=== TASK OBJECTIVE ===
Leave the pictures out and reproduce all the entries word for word.

·····

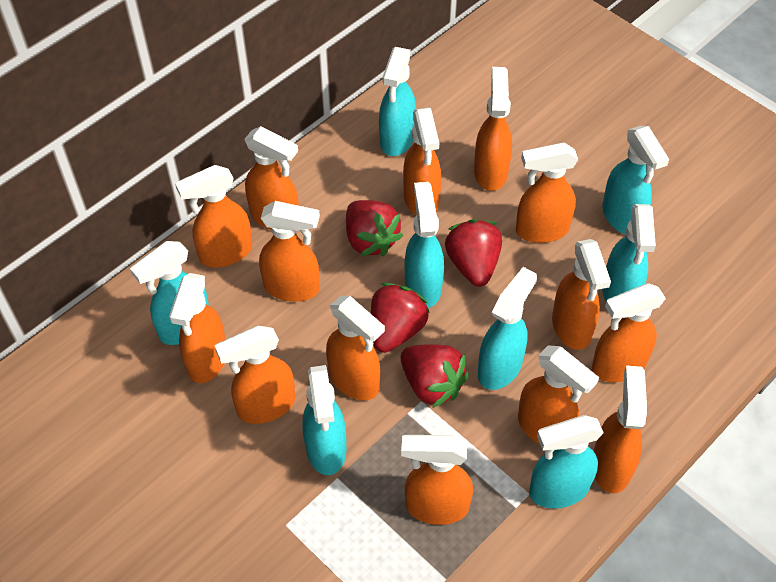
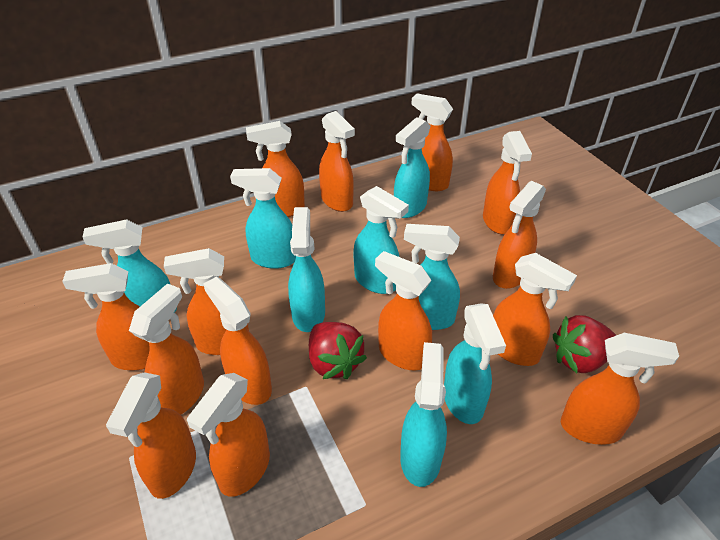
red strawberry: 4 -> 2

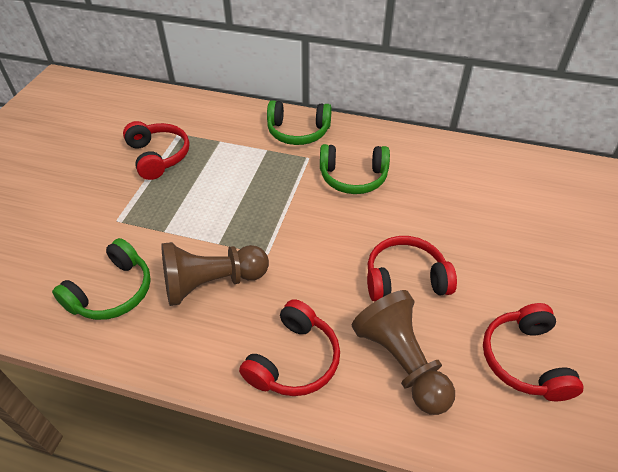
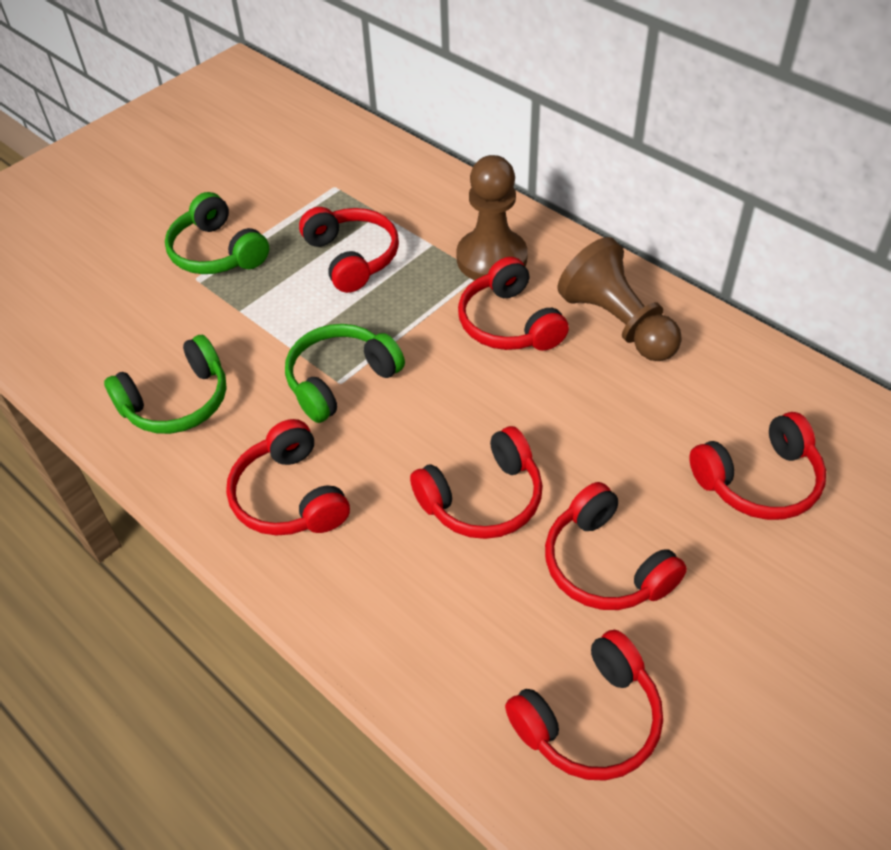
red headphones: 4 -> 7

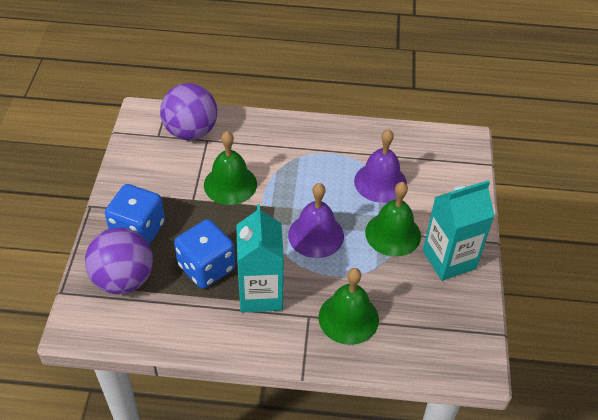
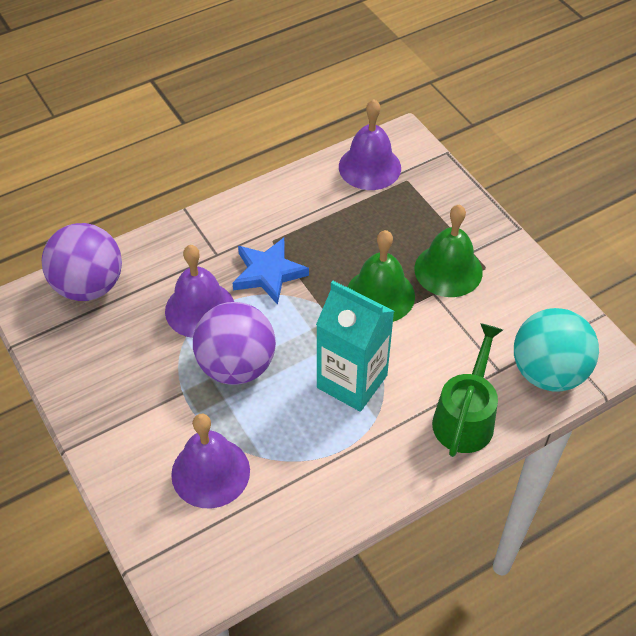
blue dice: 2 -> 0
blue star: 0 -> 1
green bell: 3 -> 2
green watering can: 0 -> 1
purple bell: 2 -> 3
turquoise ball: 0 -> 1
turquoise carton: 2 -> 1

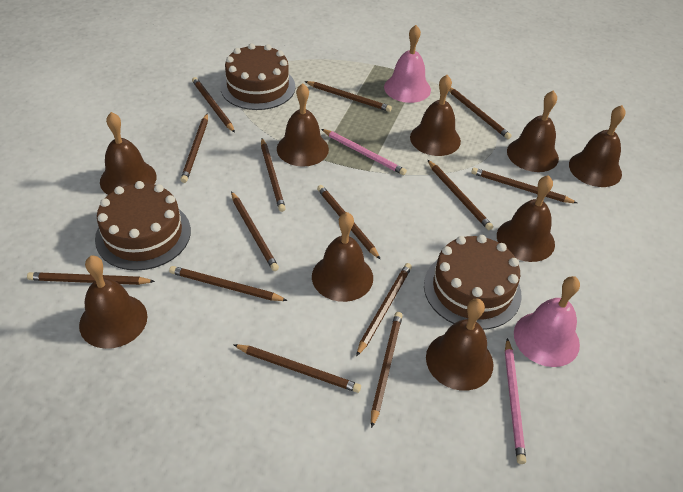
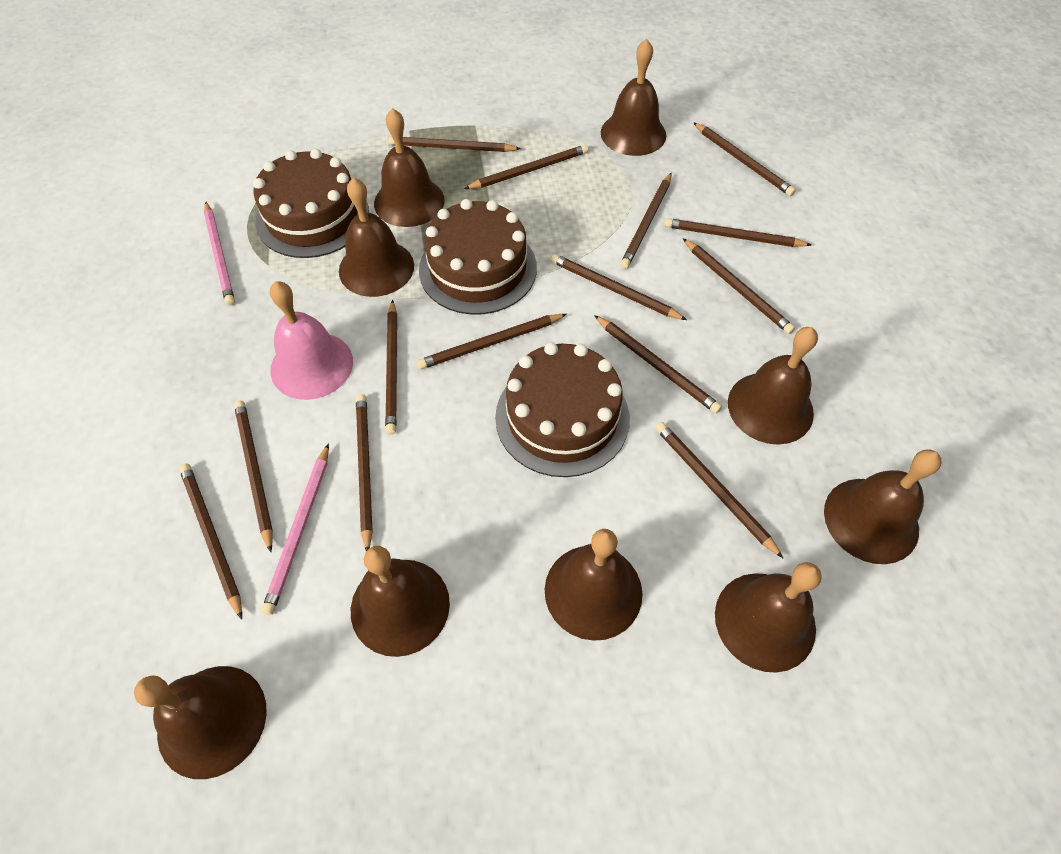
pink bell: 2 -> 1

·····

=== REPLY ===
red strawberry: 4 -> 2

red headphones: 4 -> 7

blue dice: 2 -> 0
blue star: 0 -> 1
green bell: 3 -> 2
green watering can: 0 -> 1
purple bell: 2 -> 3
turquoise ball: 0 -> 1
turquoise carton: 2 -> 1

pink bell: 2 -> 1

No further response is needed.